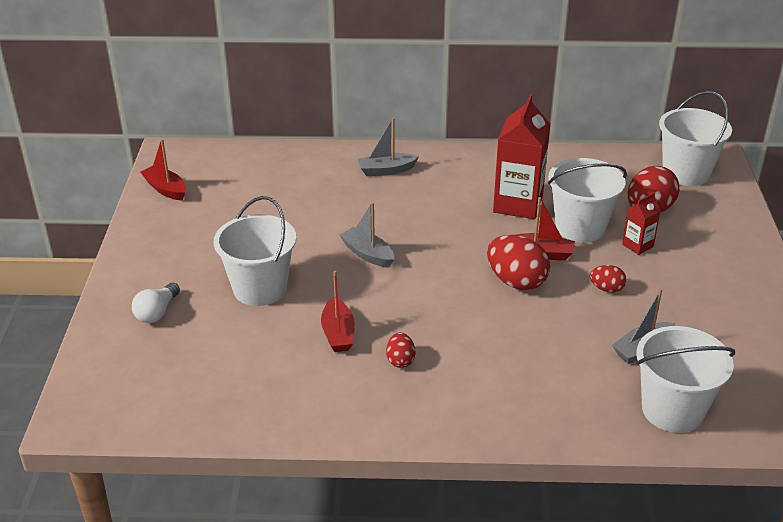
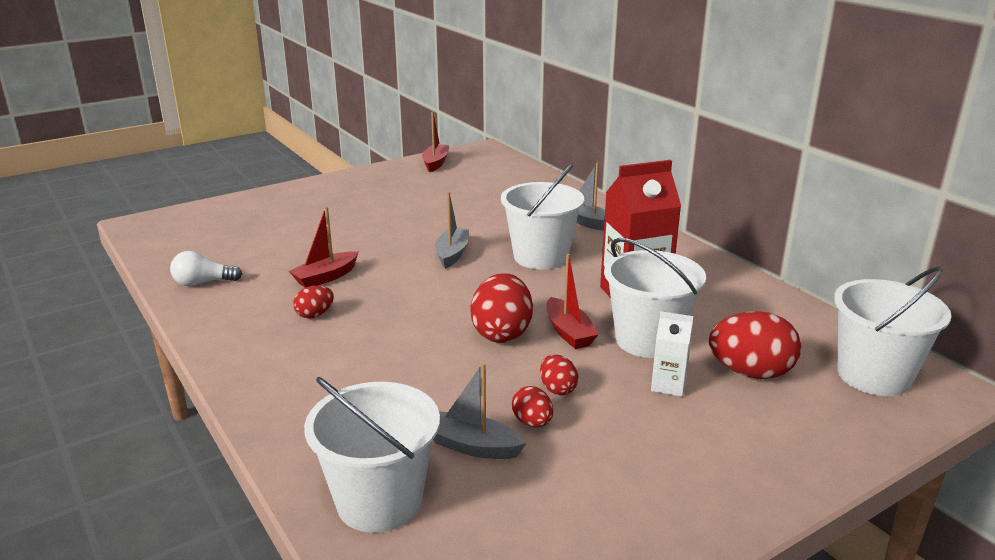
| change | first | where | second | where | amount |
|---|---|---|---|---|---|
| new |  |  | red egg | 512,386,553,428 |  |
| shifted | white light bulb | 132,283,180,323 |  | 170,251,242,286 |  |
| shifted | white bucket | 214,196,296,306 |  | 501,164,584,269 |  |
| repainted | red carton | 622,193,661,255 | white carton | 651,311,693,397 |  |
--------------------------------
• _EXERCISE PROMPT_:
Transcribe exactly the line containing "egg | 512,386,553,428" along with all later lines of the material, through its last line. Add nothing.

• _RESULT OF THE EXERCISE_:
| new |  |  | red egg | 512,386,553,428 |  |
| shifted | white light bulb | 132,283,180,323 |  | 170,251,242,286 |  |
| shifted | white bucket | 214,196,296,306 |  | 501,164,584,269 |  |
| repainted | red carton | 622,193,661,255 | white carton | 651,311,693,397 |  |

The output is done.